[[ Supplied material open ]]
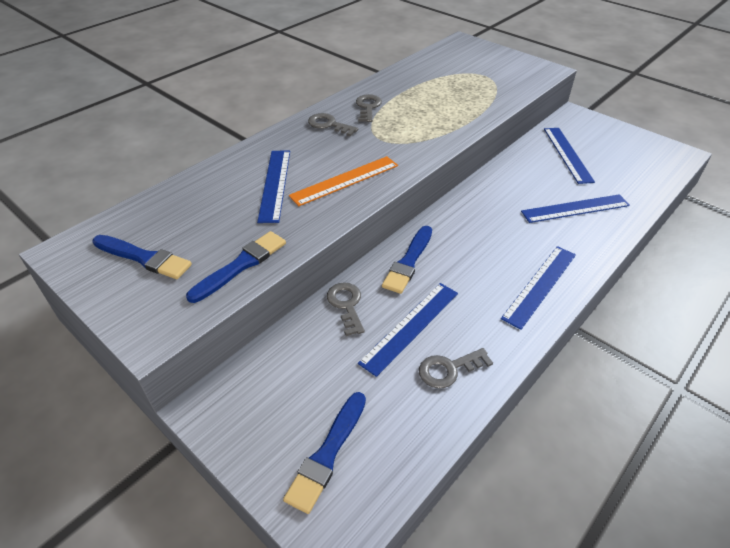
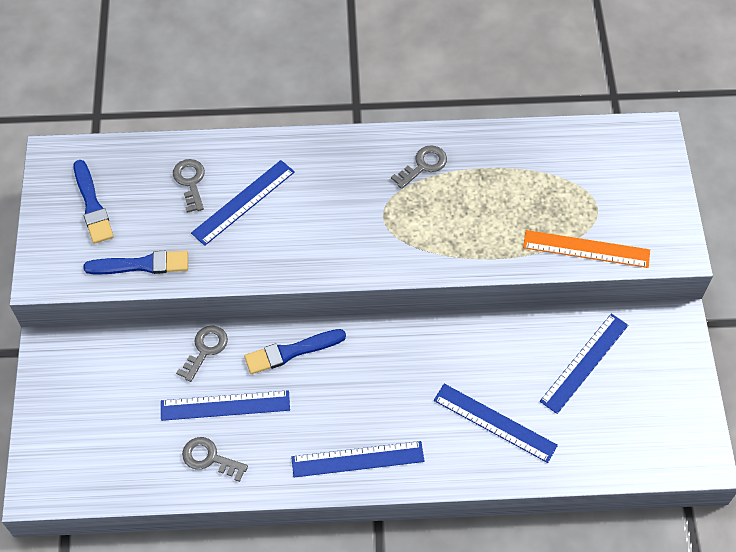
camera: 45 degrees right, 15 degrees up
(327, 454) = (80, 442): blue brush -> none
(329, 125) = (362, 162): grey key -> grey key (190, 182)
(345, 180) = (298, 241): orange ruler -> orange ruler (586, 249)

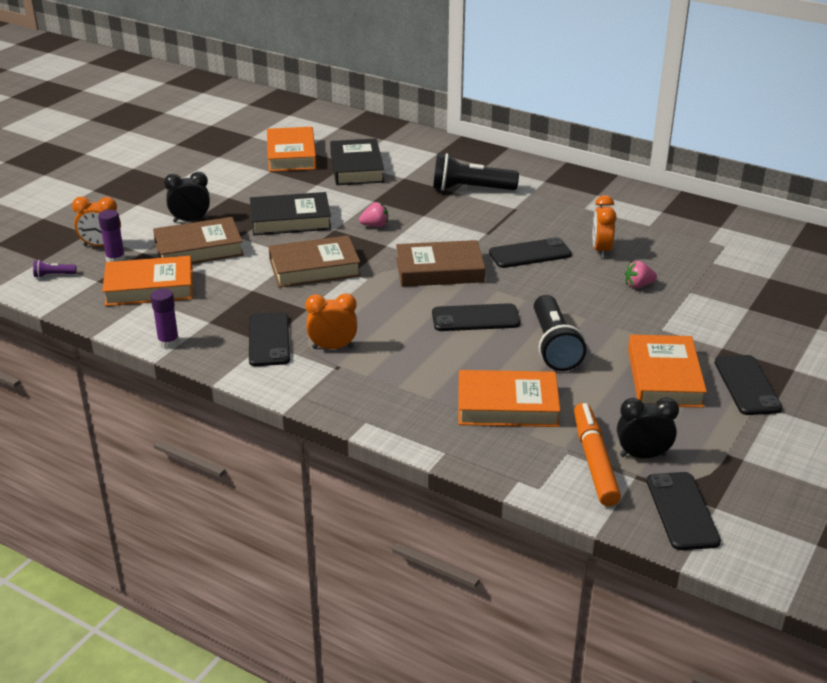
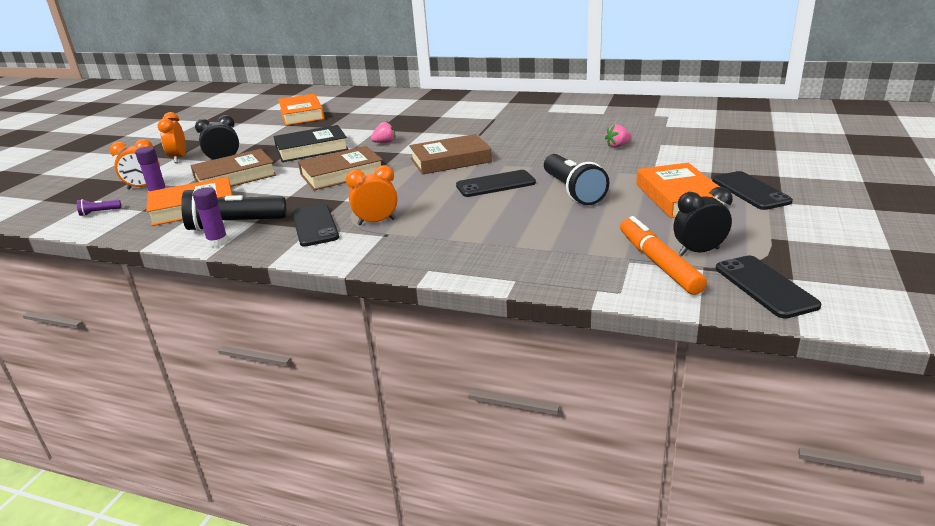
camera: 10 degrees left, 5 degrees down
(357, 168) = (357, 114): black book -> none
(470, 189) = (453, 113): black flashlight -> black flashlight (234, 225)
(507, 406) = (555, 237): orange book -> none
(530, 254) = (520, 141): black phone -> none
(601, 250) = (575, 131): orange clock -> orange clock (179, 158)

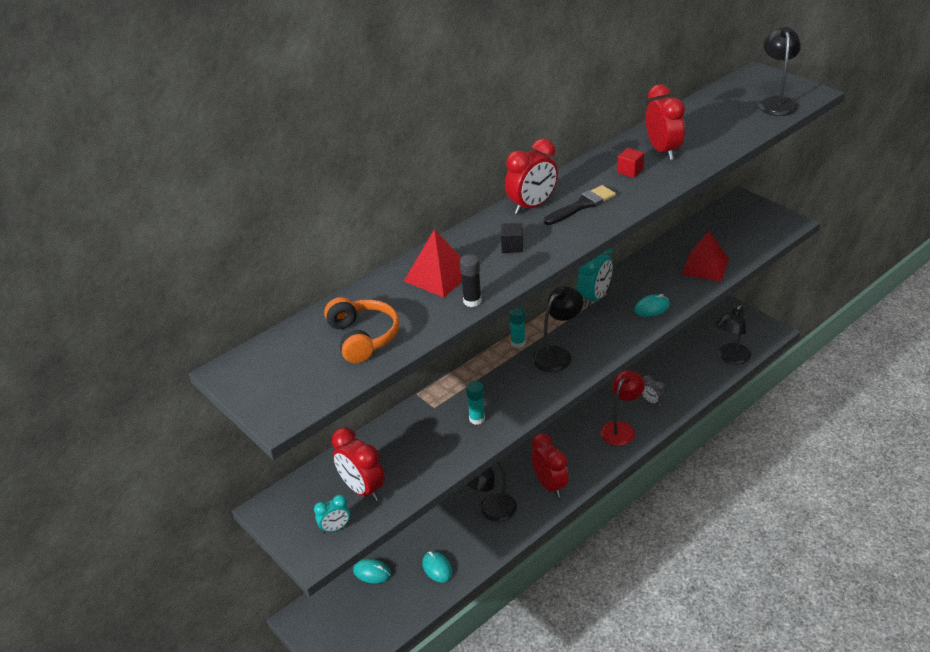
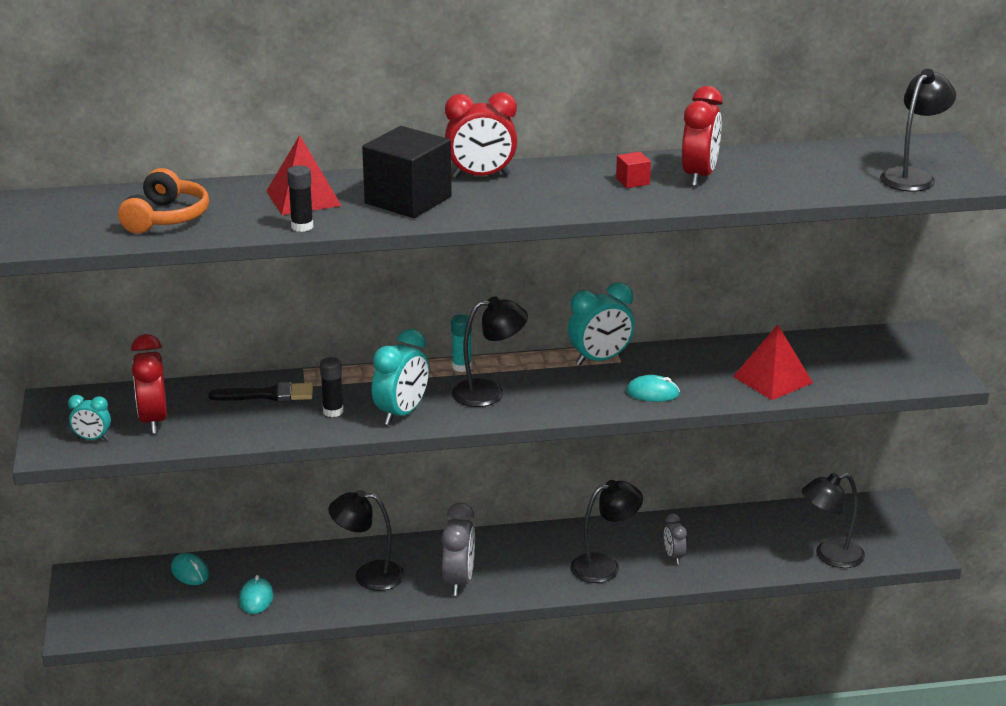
camera: 30 degrees right, 10 degrees down
(477, 419) = (333, 411): turquoise glue stick -> black glue stick
(512, 246) = (408, 200): black cube -> black cube, size x2.39
(522, 398) = (401, 413): none -> turquoise clock
(549, 485) = (459, 581): red clock -> grey clock
(582, 205) = (532, 192): black brush -> black brush (268, 395)
(621, 428) = (604, 566): red lamp -> black lamp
[[ Supplied material closed ]]
> **Required work**
Each entry is to be written out again word for word, and any pictures are to be omitted.

> **Response below**
camera: 45 degrees right, 15 degrees up
(327, 454) = (80, 442): blue brush -> none
(329, 125) = (362, 162): grey key -> grey key (190, 182)
(345, 180) = (298, 241): orange ruler -> orange ruler (586, 249)

camera: 10 degrees left, 5 degrees down
(357, 168) = (357, 114): black book -> none
(470, 189) = (453, 113): black flashlight -> black flashlight (234, 225)
(507, 406) = (555, 237): orange book -> none
(530, 254) = (520, 141): black phone -> none
(601, 250) = (575, 131): orange clock -> orange clock (179, 158)

camera: 30 degrees right, 10 degrees down
(477, 419) = (333, 411): turquoise glue stick -> black glue stick
(512, 246) = (408, 200): black cube -> black cube, size x2.39
(522, 398) = (401, 413): none -> turquoise clock
(549, 485) = (459, 581): red clock -> grey clock
(582, 205) = (532, 192): black brush -> black brush (268, 395)
(621, 428) = (604, 566): red lamp -> black lamp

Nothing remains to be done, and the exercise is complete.